# Available data

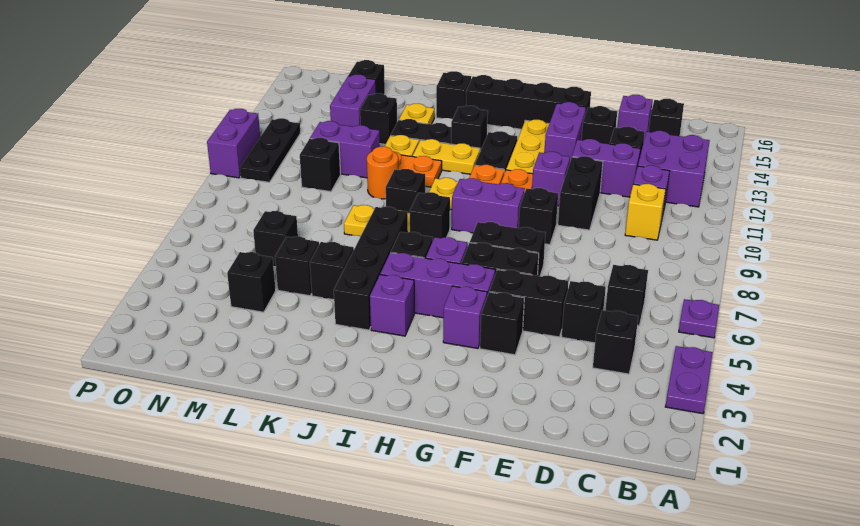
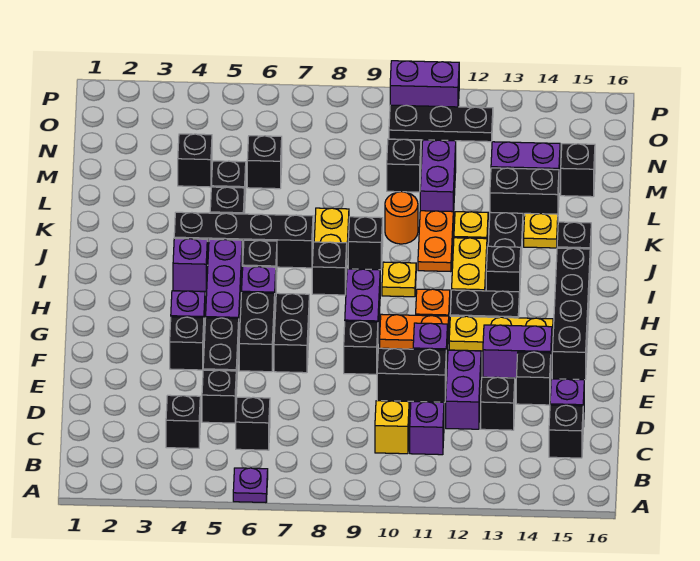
purple plate A3:A4 level 1 -> none
purple brick B12:C13 level 1 -> none
black brick L13 level 1 -> black brick L13:L14 level 1

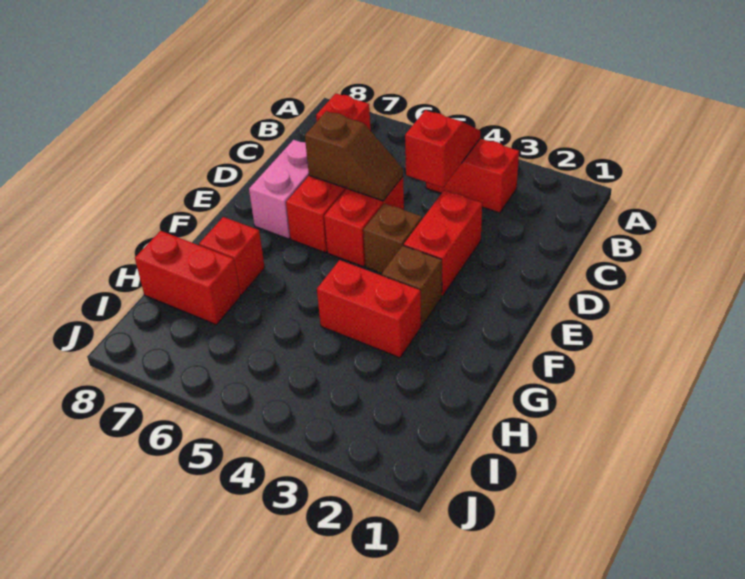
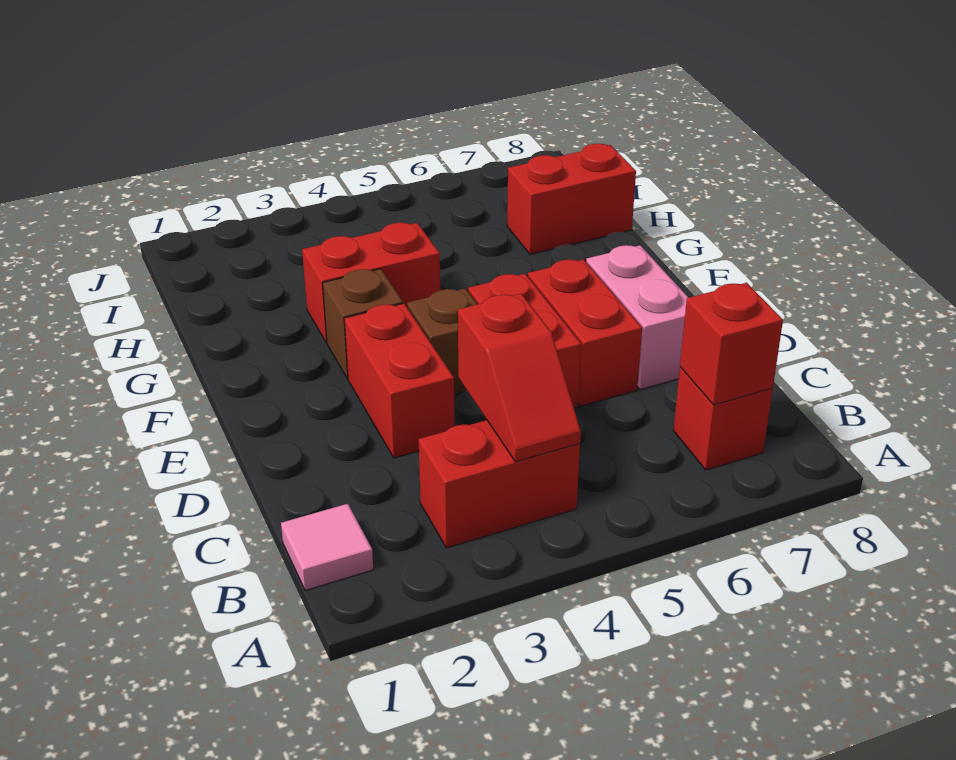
none -> pink tile B1 level 1
brown slope D5:D6 level 2 top 6 -> none
red brick G7 level 1 -> red brick B7 level 2

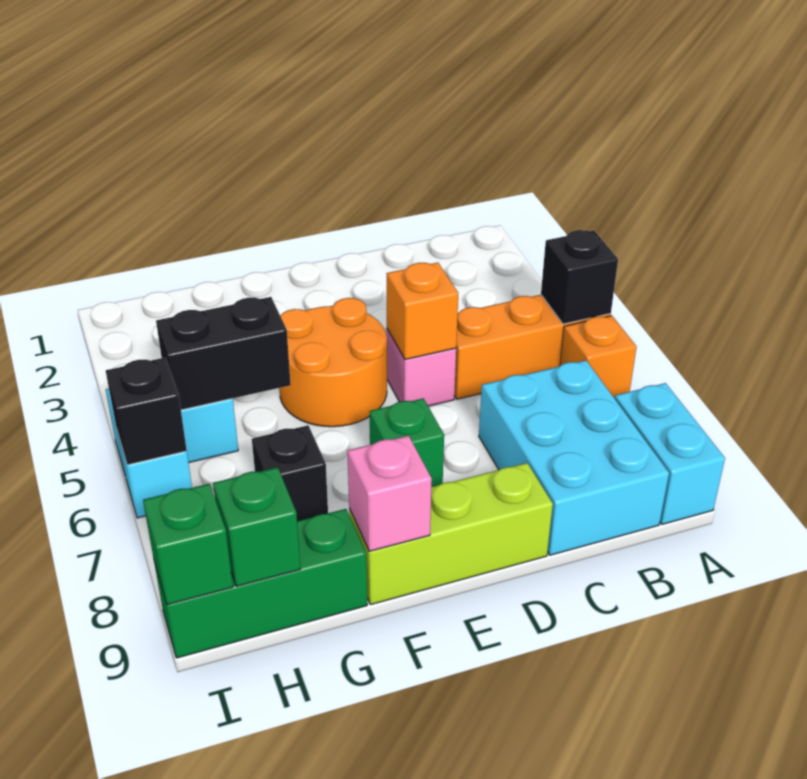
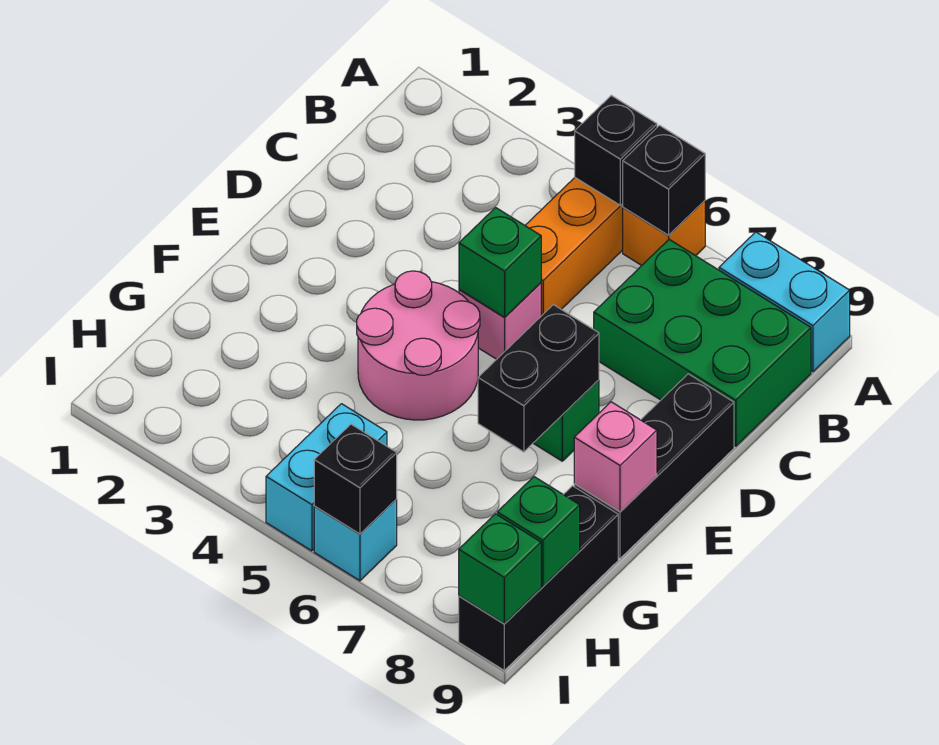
cyan brick B7:C9 level 1 -> green brick B7:C9 level 1
orange brick D5 level 2 -> green brick D5 level 2
lime brick D9:F9 level 1 -> black brick D9:F9 level 1
orange round brick E4:F5 level 1 -> pink round brick E4:F5 level 1
black brick G5:H5 level 2 -> black brick E7:F7 level 2
black brick G7 level 1 -> black brick A6 level 2
green brick G9:I9 level 1 -> black brick G9:I9 level 1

# Brief
Find and copy each line above that includes the string "black".

# Finished task
black brick L13 level 1 -> black brick L13:L14 level 1
lime brick D9:F9 level 1 -> black brick D9:F9 level 1
black brick G5:H5 level 2 -> black brick E7:F7 level 2
black brick G7 level 1 -> black brick A6 level 2
green brick G9:I9 level 1 -> black brick G9:I9 level 1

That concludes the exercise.